### Exercise directions
Everything from the line holding "T2: NPN (B NET2, C" to the end of the data must be reproduced exactly; include both boundary lines and nothing else.

### Entries provided
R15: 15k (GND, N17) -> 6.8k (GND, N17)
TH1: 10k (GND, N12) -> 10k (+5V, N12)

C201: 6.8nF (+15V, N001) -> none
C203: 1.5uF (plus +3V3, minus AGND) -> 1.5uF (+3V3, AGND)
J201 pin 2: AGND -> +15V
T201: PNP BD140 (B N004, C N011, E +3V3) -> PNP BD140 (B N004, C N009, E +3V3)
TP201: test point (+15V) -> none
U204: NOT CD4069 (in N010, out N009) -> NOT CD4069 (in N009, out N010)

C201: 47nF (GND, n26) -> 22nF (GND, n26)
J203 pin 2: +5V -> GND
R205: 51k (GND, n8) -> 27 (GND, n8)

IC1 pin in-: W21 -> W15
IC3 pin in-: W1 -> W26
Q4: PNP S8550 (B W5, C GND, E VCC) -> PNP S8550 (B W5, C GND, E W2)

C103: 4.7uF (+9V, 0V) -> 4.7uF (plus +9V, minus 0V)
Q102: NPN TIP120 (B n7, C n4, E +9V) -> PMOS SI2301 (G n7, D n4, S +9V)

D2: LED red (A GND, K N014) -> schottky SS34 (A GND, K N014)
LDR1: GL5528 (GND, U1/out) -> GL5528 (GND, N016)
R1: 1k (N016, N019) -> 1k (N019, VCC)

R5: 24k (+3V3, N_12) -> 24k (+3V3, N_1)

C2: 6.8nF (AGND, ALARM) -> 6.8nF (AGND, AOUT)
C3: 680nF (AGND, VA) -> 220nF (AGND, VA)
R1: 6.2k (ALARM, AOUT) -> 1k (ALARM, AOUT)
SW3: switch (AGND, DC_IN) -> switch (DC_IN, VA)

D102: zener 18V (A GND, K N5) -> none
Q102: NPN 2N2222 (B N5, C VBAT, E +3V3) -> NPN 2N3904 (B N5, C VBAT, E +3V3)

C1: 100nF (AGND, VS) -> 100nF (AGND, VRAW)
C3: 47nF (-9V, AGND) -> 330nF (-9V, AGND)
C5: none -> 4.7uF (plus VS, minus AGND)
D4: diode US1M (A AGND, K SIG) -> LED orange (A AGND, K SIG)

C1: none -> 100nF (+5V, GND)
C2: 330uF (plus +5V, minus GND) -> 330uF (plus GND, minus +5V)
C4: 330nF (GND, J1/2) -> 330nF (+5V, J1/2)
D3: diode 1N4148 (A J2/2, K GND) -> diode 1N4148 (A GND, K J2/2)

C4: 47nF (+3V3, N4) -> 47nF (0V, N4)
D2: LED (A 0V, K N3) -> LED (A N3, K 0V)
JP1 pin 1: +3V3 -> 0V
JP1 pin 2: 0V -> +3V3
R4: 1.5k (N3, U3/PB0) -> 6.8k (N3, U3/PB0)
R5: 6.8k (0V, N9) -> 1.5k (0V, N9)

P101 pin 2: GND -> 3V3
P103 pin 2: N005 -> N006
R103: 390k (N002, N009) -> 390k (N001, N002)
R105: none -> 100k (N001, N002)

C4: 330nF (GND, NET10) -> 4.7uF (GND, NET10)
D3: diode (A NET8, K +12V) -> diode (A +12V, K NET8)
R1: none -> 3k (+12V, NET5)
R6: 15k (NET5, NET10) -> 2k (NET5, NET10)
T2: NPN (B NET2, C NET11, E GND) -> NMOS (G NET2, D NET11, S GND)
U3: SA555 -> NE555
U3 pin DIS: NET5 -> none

### Result
T2: NPN (B NET2, C NET11, E GND) -> NMOS (G NET2, D NET11, S GND)
U3: SA555 -> NE555
U3 pin DIS: NET5 -> none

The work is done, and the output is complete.